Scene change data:
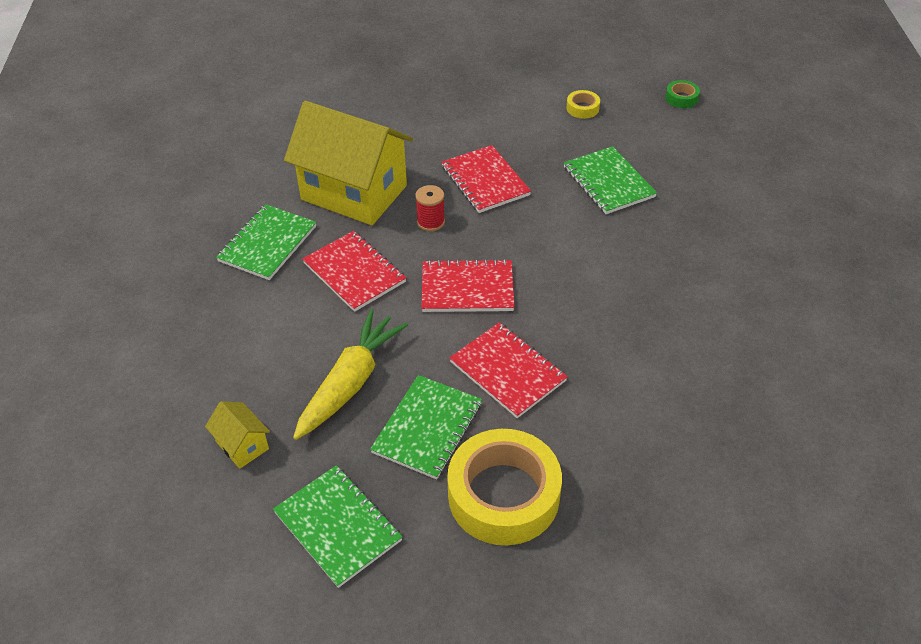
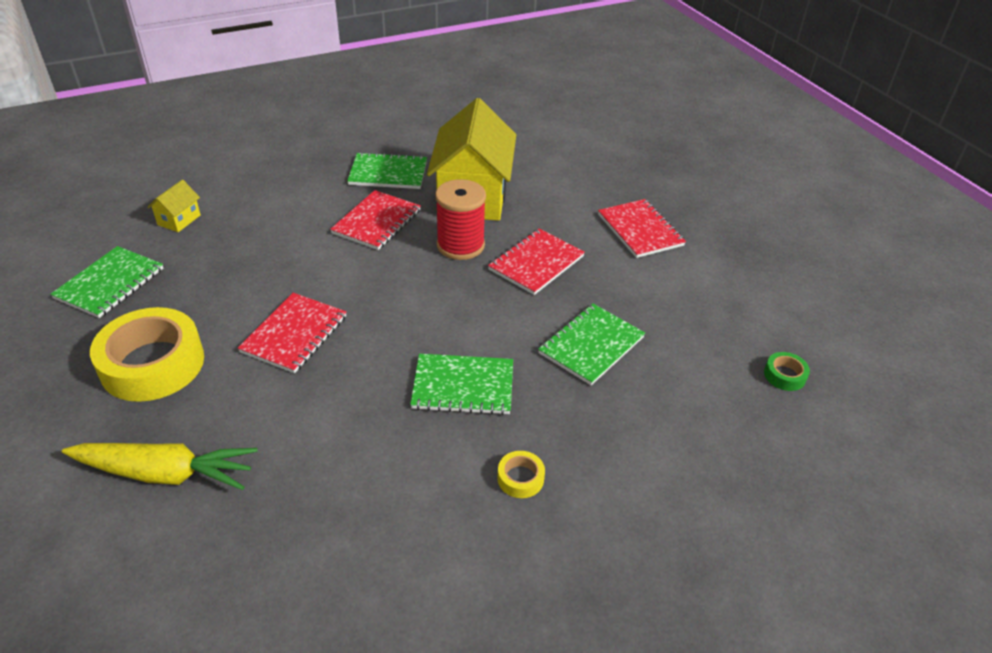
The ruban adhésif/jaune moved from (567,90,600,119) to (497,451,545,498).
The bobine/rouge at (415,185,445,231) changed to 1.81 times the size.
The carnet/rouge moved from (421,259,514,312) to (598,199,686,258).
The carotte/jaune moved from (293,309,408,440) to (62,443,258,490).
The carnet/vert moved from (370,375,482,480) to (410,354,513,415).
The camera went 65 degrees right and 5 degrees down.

Required action:
Wherever the string "jaune" occurs in the entries, copy that whole line.

Output for this exercise:
The ruban adhésif/jaune moved from (567,90,600,119) to (497,451,545,498).
The carotte/jaune moved from (293,309,408,440) to (62,443,258,490).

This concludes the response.